Activity: Go through the material and return every line that contains the string "SONAR".

---------- Extracted material ----------

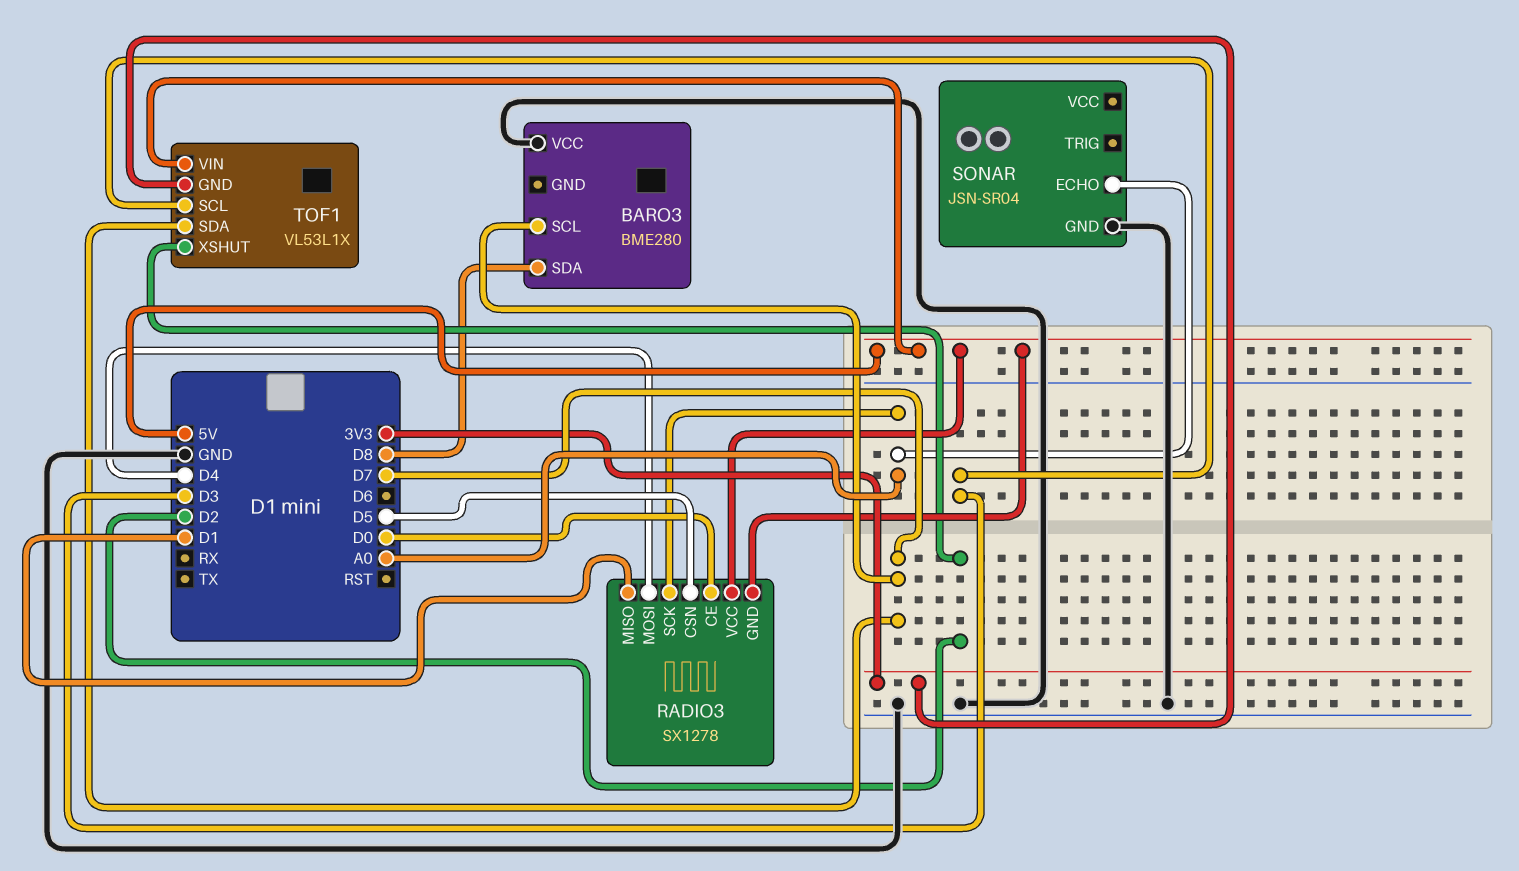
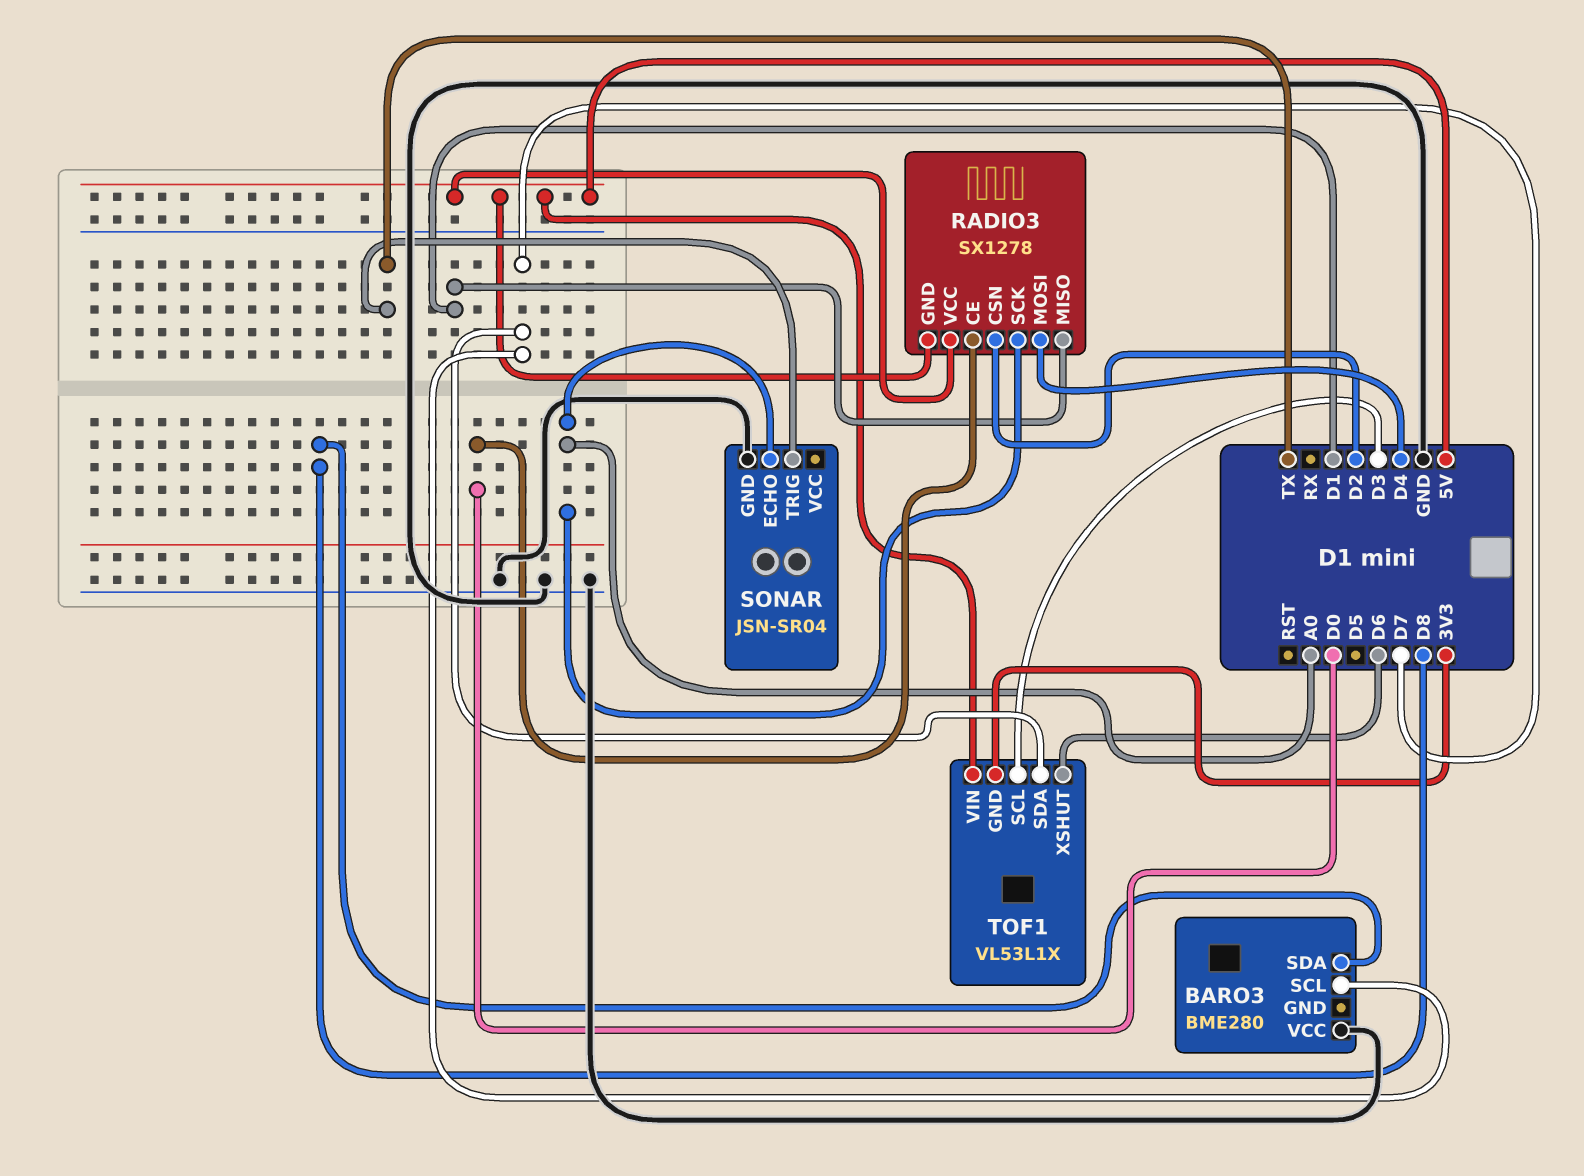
RADIO3 pin CSN: D5 -> D2
SONAR pin TRIG: none -> TX
TOF1 pin XSHUT: D2 -> D6

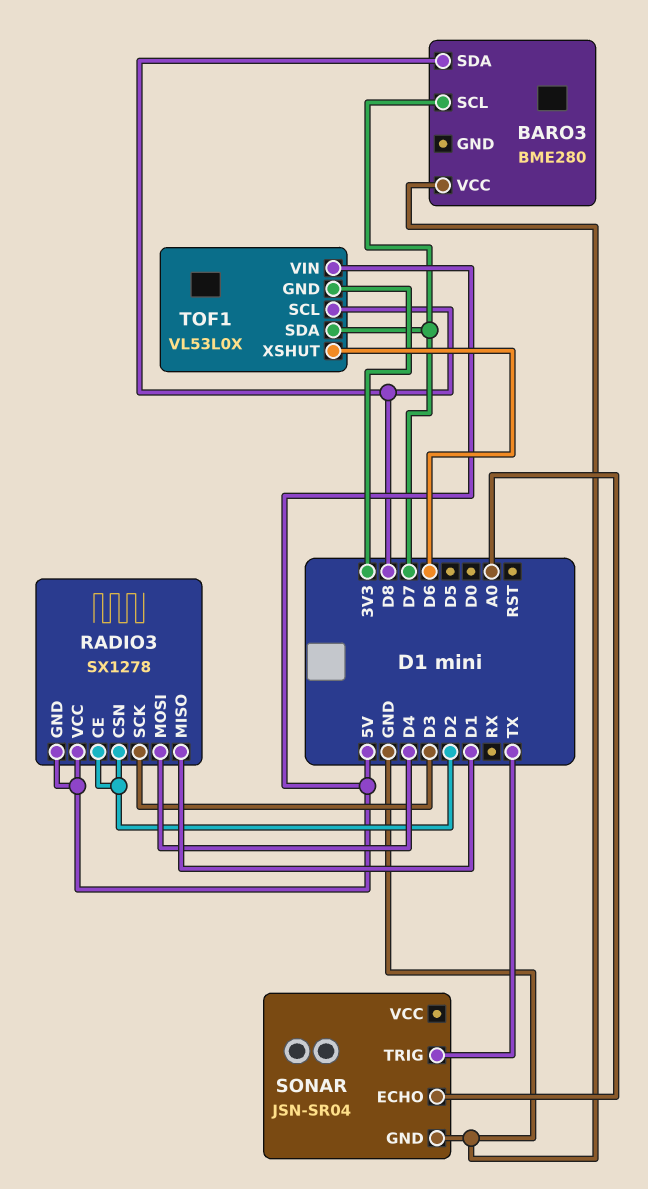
RADIO3 pin CE: D0 -> D2
RADIO3 pin SCK: A0 -> D3
TOF1: VL53L1X -> VL53L0X
TOF1 pin SCL: D3 -> D8

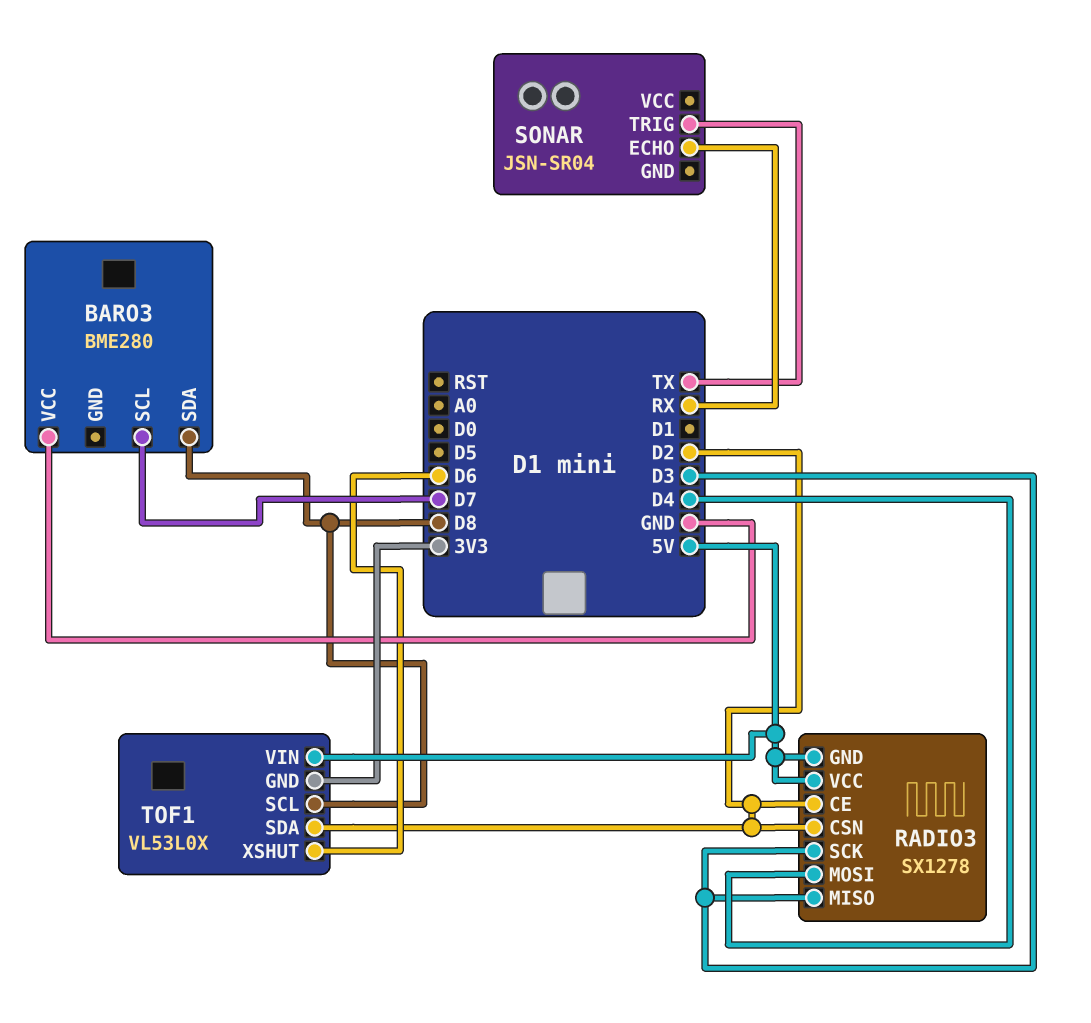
RADIO3 pin MISO: D1 -> D3
SONAR pin ECHO: A0 -> RX
SONAR pin GND: GND -> none
TOF1 pin SDA: D7 -> D2

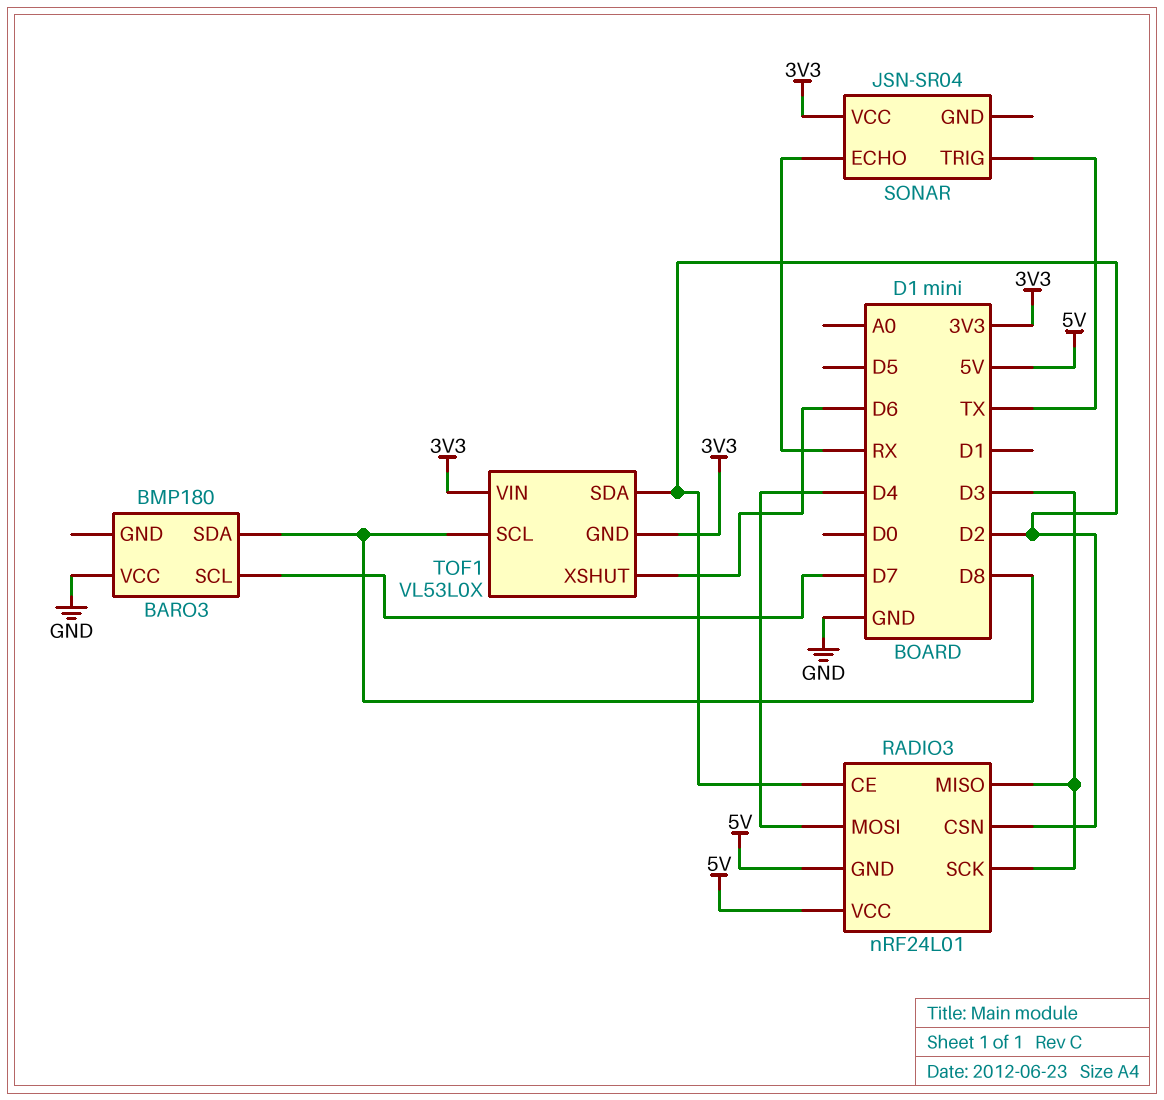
BARO3: BME280 -> BMP180
RADIO3: SX1278 -> nRF24L01
SONAR pin VCC: none -> 3V3
TOF1 pin VIN: 5V -> 3V3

----------

Solved problem:
SONAR pin TRIG: none -> TX
SONAR pin ECHO: A0 -> RX
SONAR pin GND: GND -> none
SONAR pin VCC: none -> 3V3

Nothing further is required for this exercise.